--- RECORDS ---
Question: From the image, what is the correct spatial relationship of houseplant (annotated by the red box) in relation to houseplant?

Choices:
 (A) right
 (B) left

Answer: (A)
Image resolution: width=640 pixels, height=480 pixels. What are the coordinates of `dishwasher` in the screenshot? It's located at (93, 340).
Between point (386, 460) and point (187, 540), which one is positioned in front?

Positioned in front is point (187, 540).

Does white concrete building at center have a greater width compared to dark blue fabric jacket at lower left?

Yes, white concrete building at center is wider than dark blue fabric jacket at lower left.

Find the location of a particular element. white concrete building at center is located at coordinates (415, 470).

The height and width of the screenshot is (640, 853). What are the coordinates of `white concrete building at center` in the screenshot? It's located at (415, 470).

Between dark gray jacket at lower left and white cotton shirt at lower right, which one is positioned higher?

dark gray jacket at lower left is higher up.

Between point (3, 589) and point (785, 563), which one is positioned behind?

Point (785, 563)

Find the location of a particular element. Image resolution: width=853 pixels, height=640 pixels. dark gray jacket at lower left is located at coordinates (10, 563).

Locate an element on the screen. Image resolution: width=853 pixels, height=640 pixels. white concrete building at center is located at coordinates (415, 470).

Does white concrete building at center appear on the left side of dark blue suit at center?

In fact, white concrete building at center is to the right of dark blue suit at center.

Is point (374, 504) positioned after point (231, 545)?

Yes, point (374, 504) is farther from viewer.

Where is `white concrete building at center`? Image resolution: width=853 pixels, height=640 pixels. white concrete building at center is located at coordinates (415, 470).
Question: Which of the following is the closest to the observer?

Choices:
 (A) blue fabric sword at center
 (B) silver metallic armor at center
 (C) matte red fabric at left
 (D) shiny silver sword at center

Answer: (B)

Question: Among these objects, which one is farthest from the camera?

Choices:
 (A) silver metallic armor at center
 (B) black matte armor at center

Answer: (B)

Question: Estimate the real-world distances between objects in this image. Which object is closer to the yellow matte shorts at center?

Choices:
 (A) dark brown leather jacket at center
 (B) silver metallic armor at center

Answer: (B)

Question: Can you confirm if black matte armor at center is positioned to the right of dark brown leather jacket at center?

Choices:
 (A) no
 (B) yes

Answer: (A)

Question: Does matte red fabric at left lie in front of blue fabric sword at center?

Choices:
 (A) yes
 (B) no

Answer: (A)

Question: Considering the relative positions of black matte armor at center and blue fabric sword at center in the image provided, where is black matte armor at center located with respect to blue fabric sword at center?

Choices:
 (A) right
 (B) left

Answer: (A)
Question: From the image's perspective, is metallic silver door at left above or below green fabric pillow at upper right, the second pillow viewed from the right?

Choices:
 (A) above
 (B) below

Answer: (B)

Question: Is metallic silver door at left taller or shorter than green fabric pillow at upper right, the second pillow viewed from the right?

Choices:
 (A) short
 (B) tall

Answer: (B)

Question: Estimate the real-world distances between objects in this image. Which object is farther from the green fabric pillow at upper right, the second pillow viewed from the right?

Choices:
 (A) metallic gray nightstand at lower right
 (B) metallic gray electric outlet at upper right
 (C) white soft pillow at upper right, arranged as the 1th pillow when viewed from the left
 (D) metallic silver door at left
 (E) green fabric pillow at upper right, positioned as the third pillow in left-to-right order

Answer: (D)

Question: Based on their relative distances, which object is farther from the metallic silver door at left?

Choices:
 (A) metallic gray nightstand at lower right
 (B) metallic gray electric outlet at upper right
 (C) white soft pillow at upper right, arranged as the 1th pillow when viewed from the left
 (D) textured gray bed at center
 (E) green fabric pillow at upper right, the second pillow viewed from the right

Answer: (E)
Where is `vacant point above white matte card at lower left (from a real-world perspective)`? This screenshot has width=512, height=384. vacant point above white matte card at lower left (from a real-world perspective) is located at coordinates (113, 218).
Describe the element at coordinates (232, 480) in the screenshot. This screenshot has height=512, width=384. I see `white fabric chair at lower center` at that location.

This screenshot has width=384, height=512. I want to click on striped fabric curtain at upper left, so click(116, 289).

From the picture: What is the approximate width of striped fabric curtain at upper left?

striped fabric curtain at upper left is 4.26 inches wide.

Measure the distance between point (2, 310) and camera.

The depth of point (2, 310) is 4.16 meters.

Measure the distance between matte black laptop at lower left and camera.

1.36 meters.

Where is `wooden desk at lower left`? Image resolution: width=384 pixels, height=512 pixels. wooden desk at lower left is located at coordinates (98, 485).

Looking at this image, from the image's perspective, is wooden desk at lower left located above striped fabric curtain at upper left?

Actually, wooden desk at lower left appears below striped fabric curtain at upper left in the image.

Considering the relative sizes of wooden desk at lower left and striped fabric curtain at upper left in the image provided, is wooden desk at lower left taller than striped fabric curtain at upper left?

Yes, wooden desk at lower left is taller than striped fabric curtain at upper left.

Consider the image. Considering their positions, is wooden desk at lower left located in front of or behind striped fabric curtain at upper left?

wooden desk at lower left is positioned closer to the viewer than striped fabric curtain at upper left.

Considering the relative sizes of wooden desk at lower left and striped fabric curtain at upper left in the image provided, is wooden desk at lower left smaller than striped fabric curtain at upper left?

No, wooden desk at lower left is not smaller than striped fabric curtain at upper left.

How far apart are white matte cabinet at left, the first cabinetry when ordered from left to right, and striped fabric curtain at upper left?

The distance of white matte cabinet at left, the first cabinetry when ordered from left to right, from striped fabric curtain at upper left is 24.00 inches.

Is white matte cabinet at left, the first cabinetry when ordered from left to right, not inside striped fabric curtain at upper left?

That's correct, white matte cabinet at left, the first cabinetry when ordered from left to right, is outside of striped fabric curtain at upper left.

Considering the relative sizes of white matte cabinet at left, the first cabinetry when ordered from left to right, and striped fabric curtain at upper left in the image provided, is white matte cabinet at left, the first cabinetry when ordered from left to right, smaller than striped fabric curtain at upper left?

--- WHAT IS EXPECTED ---
Reproduce word for word the stretch of the data above, from the line containing "Yes, point (374, 504) is farther from viewer." through the line containing "from the green", with both of those lines included.

--- WRITTEN RESPONSE ---
Yes, point (374, 504) is farther from viewer.

Where is `white concrete building at center`? Image resolution: width=853 pixels, height=640 pixels. white concrete building at center is located at coordinates (415, 470).
Question: Which of the following is the closest to the observer?

Choices:
 (A) blue fabric sword at center
 (B) silver metallic armor at center
 (C) matte red fabric at left
 (D) shiny silver sword at center

Answer: (B)

Question: Among these objects, which one is farthest from the camera?

Choices:
 (A) silver metallic armor at center
 (B) black matte armor at center

Answer: (B)

Question: Estimate the real-world distances between objects in this image. Which object is closer to the yellow matte shorts at center?

Choices:
 (A) dark brown leather jacket at center
 (B) silver metallic armor at center

Answer: (B)

Question: Can you confirm if black matte armor at center is positioned to the right of dark brown leather jacket at center?

Choices:
 (A) no
 (B) yes

Answer: (A)

Question: Does matte red fabric at left lie in front of blue fabric sword at center?

Choices:
 (A) yes
 (B) no

Answer: (A)

Question: Considering the relative positions of black matte armor at center and blue fabric sword at center in the image provided, where is black matte armor at center located with respect to blue fabric sword at center?

Choices:
 (A) right
 (B) left

Answer: (A)
Question: From the image's perspective, is metallic silver door at left above or below green fabric pillow at upper right, the second pillow viewed from the right?

Choices:
 (A) above
 (B) below

Answer: (B)

Question: Is metallic silver door at left taller or shorter than green fabric pillow at upper right, the second pillow viewed from the right?

Choices:
 (A) short
 (B) tall

Answer: (B)

Question: Estimate the real-world distances between objects in this image. Which object is farther from the green fabric pillow at upper right, the second pillow viewed from the right?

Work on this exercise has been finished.